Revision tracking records
_____
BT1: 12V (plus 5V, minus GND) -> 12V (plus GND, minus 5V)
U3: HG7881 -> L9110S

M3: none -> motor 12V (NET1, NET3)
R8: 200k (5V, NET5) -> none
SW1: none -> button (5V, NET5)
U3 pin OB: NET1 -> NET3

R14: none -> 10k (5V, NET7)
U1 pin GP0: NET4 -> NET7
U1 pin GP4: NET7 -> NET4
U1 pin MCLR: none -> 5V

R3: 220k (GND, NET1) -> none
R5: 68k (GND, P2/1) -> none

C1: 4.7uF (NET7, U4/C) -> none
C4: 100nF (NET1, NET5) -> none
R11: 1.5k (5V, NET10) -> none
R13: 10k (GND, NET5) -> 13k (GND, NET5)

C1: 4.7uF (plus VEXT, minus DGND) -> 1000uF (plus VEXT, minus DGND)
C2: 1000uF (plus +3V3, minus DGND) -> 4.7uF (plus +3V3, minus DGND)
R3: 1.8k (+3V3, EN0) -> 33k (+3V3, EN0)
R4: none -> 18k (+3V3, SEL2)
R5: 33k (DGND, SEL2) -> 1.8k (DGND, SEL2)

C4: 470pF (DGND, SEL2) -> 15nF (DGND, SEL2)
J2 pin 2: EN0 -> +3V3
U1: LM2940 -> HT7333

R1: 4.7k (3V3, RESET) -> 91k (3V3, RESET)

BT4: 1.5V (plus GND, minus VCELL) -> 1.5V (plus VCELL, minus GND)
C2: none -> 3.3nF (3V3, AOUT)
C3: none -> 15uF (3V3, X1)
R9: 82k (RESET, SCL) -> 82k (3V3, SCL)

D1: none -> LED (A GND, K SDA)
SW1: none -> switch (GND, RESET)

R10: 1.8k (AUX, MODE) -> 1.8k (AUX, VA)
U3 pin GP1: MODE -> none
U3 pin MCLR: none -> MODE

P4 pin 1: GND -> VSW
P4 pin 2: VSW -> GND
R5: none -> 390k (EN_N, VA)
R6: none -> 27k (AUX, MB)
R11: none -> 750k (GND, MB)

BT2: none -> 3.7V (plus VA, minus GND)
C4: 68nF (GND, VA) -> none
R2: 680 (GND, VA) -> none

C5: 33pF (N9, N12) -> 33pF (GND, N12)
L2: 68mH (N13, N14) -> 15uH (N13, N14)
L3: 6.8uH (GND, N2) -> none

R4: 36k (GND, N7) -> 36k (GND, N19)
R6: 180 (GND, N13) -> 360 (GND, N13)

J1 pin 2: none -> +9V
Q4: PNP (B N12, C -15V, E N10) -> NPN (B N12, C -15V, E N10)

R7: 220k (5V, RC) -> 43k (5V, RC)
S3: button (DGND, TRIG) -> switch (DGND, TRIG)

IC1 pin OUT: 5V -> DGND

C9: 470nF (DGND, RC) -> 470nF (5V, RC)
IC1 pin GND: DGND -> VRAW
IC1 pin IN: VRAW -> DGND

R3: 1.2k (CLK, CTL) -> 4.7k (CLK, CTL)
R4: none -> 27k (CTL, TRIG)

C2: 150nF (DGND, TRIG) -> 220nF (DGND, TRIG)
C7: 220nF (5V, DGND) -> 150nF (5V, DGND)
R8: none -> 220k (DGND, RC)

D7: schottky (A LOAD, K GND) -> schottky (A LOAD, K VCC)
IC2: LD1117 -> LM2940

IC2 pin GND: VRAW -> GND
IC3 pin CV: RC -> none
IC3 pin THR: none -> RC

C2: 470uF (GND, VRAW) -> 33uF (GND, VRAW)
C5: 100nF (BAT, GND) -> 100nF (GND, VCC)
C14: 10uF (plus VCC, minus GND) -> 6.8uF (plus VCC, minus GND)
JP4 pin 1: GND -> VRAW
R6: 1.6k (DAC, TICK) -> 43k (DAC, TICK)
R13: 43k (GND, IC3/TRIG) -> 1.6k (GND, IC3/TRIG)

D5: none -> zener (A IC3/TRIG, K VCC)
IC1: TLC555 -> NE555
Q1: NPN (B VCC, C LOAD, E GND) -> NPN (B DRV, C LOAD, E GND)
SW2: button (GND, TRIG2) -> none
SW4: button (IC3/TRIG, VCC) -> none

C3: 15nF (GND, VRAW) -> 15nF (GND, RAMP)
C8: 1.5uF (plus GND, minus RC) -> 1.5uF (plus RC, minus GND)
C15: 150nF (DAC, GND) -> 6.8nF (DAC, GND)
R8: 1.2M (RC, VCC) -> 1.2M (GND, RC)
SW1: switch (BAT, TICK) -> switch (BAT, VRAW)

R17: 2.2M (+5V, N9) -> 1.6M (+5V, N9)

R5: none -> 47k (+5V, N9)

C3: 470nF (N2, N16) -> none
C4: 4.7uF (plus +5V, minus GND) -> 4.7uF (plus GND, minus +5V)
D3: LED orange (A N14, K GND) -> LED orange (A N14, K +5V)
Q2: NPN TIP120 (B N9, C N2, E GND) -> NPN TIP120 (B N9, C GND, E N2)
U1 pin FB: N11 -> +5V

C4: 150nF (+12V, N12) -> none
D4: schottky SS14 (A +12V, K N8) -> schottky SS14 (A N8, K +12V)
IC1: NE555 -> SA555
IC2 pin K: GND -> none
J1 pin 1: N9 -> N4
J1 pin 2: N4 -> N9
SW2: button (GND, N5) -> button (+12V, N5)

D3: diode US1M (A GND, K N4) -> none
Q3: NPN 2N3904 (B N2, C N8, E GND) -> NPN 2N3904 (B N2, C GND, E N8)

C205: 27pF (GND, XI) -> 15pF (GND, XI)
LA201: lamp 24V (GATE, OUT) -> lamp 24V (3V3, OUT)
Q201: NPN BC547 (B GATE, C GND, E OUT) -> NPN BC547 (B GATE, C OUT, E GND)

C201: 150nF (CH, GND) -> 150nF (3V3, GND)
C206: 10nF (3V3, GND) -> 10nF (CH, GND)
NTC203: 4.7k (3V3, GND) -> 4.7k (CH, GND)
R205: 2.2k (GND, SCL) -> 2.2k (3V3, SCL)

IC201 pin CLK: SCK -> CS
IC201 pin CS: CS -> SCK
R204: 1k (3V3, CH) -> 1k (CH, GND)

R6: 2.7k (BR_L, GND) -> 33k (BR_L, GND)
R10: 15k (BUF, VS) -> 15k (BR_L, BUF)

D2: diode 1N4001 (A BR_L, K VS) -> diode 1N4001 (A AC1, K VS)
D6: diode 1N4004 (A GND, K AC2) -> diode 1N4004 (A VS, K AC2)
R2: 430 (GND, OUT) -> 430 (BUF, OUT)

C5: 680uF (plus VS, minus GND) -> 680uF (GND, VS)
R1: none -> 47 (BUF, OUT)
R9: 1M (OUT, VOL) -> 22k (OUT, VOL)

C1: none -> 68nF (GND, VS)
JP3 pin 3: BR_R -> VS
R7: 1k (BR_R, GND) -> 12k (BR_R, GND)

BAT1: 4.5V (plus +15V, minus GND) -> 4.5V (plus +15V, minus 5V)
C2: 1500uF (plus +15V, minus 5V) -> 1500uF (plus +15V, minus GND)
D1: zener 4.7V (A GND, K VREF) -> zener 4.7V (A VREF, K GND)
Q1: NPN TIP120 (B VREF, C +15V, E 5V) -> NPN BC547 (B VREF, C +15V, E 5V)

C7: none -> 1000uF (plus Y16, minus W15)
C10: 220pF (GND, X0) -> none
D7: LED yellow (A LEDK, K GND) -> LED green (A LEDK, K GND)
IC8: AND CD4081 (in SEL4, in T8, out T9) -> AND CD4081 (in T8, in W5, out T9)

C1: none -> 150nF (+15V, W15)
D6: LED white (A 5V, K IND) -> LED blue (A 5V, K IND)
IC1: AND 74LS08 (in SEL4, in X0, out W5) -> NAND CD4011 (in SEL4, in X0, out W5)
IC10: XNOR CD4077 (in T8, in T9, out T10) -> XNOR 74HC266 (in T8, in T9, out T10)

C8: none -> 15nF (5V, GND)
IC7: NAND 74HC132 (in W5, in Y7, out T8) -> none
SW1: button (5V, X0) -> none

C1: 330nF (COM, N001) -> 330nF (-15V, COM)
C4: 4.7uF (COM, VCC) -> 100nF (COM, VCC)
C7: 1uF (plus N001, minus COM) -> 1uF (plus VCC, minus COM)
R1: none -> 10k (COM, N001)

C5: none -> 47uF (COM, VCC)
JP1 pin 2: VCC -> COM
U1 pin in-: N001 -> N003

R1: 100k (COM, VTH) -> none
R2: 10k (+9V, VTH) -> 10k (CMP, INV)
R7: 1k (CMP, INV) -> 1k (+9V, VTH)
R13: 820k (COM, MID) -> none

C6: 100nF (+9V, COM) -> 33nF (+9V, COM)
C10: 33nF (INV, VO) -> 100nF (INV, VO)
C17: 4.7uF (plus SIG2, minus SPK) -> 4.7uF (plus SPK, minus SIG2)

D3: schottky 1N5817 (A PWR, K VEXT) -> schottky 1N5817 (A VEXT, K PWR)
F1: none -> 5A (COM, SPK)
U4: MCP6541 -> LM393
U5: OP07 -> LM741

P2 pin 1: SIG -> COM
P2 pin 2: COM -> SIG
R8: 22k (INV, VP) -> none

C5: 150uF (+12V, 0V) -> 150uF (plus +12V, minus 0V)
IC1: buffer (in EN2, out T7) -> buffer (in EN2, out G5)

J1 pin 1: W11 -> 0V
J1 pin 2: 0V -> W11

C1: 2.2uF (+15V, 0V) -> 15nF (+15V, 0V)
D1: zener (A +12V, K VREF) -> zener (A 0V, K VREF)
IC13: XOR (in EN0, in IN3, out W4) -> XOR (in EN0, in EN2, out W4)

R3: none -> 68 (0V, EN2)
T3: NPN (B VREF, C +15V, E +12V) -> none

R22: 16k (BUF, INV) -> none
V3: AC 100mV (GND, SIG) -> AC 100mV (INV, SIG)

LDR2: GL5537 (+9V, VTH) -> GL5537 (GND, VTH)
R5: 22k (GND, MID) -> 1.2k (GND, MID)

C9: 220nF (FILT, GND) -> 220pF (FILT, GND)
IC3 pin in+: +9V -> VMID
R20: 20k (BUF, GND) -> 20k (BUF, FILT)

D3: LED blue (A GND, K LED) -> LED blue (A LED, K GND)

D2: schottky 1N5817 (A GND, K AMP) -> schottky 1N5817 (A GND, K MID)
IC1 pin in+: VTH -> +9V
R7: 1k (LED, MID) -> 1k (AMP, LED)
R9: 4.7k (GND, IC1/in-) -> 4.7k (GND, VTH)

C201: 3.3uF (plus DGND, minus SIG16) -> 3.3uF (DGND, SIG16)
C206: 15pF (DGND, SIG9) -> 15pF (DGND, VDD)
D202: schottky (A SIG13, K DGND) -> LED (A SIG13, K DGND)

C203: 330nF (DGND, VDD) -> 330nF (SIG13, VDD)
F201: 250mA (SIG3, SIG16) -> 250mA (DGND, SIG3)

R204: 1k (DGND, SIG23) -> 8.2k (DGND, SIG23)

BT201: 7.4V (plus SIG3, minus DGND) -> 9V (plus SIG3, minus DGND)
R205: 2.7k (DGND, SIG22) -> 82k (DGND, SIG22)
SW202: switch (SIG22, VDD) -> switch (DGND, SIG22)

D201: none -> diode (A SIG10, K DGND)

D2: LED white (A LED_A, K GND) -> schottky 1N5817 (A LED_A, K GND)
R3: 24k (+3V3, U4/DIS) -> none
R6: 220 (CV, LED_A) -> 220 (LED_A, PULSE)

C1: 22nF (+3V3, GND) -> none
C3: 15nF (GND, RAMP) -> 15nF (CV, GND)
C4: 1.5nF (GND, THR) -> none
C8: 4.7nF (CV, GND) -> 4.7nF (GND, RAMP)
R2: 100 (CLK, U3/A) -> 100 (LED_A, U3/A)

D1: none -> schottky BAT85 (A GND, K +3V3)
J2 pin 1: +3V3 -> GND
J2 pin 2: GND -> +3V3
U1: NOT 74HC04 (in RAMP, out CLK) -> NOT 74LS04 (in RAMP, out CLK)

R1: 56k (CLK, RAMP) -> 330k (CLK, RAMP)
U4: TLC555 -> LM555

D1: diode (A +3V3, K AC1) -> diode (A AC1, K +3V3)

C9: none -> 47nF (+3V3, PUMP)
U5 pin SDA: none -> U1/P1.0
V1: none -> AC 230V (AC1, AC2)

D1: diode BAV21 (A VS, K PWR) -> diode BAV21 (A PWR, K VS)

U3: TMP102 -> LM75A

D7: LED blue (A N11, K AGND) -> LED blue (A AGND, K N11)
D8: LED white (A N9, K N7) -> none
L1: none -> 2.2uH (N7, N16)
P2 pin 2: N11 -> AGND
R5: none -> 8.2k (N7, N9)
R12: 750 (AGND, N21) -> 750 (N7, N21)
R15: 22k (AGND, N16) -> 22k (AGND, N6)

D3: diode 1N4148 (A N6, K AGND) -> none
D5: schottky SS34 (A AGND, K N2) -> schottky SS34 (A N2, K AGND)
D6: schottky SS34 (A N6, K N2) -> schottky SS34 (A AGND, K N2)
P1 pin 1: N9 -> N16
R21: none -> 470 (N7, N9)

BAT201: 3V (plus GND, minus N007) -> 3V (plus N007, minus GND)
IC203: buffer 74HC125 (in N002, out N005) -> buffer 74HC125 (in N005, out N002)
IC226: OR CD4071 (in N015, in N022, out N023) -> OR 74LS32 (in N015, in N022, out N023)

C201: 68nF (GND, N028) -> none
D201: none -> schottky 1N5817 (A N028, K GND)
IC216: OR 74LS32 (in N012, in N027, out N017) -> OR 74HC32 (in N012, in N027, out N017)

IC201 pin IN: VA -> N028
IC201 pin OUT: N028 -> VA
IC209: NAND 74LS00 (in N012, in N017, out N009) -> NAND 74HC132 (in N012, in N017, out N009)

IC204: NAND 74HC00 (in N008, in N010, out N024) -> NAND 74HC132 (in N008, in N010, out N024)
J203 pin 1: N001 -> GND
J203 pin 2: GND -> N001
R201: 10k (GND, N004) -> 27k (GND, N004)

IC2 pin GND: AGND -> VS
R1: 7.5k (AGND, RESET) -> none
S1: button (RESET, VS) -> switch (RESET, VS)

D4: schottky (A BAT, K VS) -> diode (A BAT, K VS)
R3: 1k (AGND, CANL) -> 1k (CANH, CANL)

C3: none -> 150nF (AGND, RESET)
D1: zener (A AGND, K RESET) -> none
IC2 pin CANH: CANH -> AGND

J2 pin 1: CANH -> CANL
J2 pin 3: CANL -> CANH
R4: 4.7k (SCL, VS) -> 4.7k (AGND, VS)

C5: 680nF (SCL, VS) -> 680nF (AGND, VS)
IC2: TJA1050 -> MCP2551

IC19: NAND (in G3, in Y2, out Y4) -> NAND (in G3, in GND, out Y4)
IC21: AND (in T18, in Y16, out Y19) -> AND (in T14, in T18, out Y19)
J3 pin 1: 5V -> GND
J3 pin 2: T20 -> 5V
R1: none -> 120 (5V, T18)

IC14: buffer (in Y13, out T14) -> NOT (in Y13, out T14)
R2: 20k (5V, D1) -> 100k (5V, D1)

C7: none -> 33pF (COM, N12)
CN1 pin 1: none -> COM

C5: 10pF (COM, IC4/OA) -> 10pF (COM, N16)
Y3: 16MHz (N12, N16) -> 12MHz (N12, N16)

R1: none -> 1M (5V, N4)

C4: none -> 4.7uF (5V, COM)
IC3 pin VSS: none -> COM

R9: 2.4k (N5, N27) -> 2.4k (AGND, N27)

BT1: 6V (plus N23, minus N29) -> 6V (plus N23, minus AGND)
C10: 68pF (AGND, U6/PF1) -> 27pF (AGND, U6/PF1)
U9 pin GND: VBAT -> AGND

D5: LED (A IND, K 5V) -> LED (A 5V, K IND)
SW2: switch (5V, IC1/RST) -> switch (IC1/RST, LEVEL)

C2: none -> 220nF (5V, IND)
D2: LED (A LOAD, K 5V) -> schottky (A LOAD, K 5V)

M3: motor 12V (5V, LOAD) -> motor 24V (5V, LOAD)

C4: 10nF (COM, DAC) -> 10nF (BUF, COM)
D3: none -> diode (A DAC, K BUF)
_____
YOUR ASSIGNMENT:
Please copy the lines above from the line with "D4: schottky SS14" up to and including the line with "C206: 10nF (3V3, GND) -> 10nF (CH, GND)", exactly as written and with nothing else.

EXERCISE RESULT:
D4: schottky SS14 (A +12V, K N8) -> schottky SS14 (A N8, K +12V)
IC1: NE555 -> SA555
IC2 pin K: GND -> none
J1 pin 1: N9 -> N4
J1 pin 2: N4 -> N9
SW2: button (GND, N5) -> button (+12V, N5)

D3: diode US1M (A GND, K N4) -> none
Q3: NPN 2N3904 (B N2, C N8, E GND) -> NPN 2N3904 (B N2, C GND, E N8)

C205: 27pF (GND, XI) -> 15pF (GND, XI)
LA201: lamp 24V (GATE, OUT) -> lamp 24V (3V3, OUT)
Q201: NPN BC547 (B GATE, C GND, E OUT) -> NPN BC547 (B GATE, C OUT, E GND)

C201: 150nF (CH, GND) -> 150nF (3V3, GND)
C206: 10nF (3V3, GND) -> 10nF (CH, GND)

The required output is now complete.